[DATA FOR ANALYSIS]:
○ ○ ○
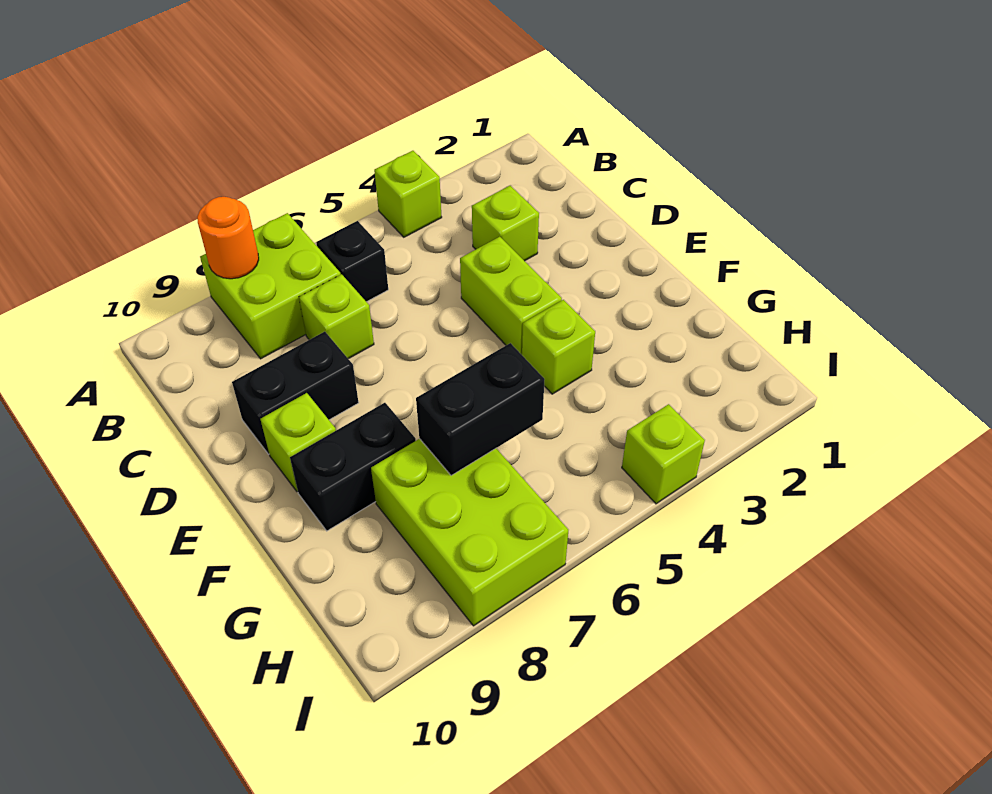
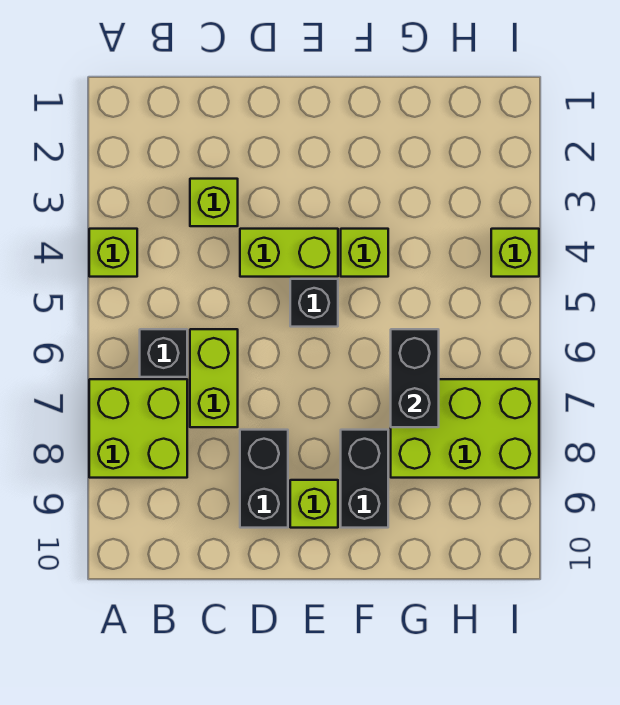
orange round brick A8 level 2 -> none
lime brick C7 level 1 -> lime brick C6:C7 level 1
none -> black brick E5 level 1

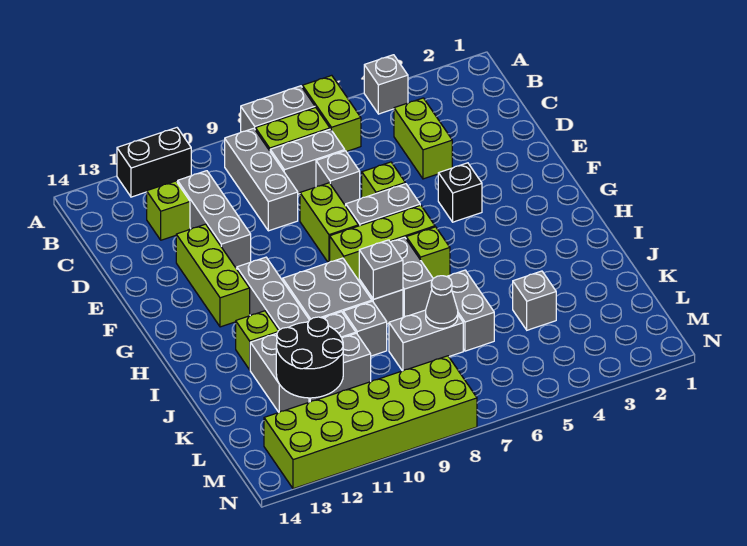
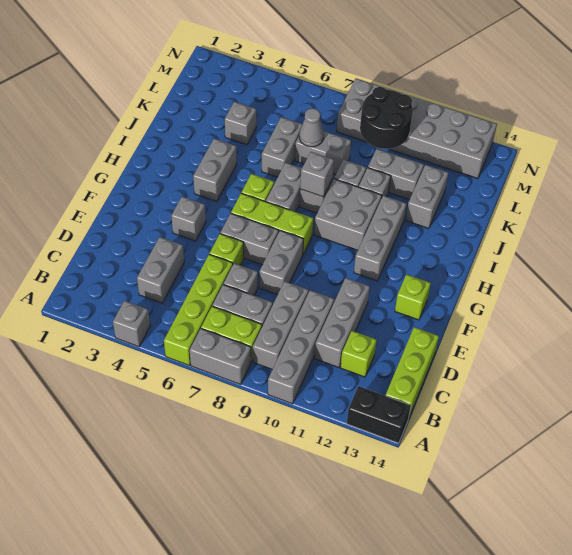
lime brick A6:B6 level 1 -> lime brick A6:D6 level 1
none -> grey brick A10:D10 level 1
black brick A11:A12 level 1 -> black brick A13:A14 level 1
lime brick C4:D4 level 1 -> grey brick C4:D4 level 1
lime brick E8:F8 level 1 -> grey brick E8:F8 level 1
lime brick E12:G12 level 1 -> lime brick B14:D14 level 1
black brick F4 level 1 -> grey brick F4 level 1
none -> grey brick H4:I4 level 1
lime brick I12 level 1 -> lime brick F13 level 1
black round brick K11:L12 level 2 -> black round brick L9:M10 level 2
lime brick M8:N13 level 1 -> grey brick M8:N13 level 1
○ ○ ○
[THE PROBLEM]: Starting at the line that contains "lime brick C4:D4", transcribe every line through the last line of the entries above, exactly, and nothing else.

[RESULT FOR THIS EXERCISE]:
lime brick C4:D4 level 1 -> grey brick C4:D4 level 1
lime brick E8:F8 level 1 -> grey brick E8:F8 level 1
lime brick E12:G12 level 1 -> lime brick B14:D14 level 1
black brick F4 level 1 -> grey brick F4 level 1
none -> grey brick H4:I4 level 1
lime brick I12 level 1 -> lime brick F13 level 1
black round brick K11:L12 level 2 -> black round brick L9:M10 level 2
lime brick M8:N13 level 1 -> grey brick M8:N13 level 1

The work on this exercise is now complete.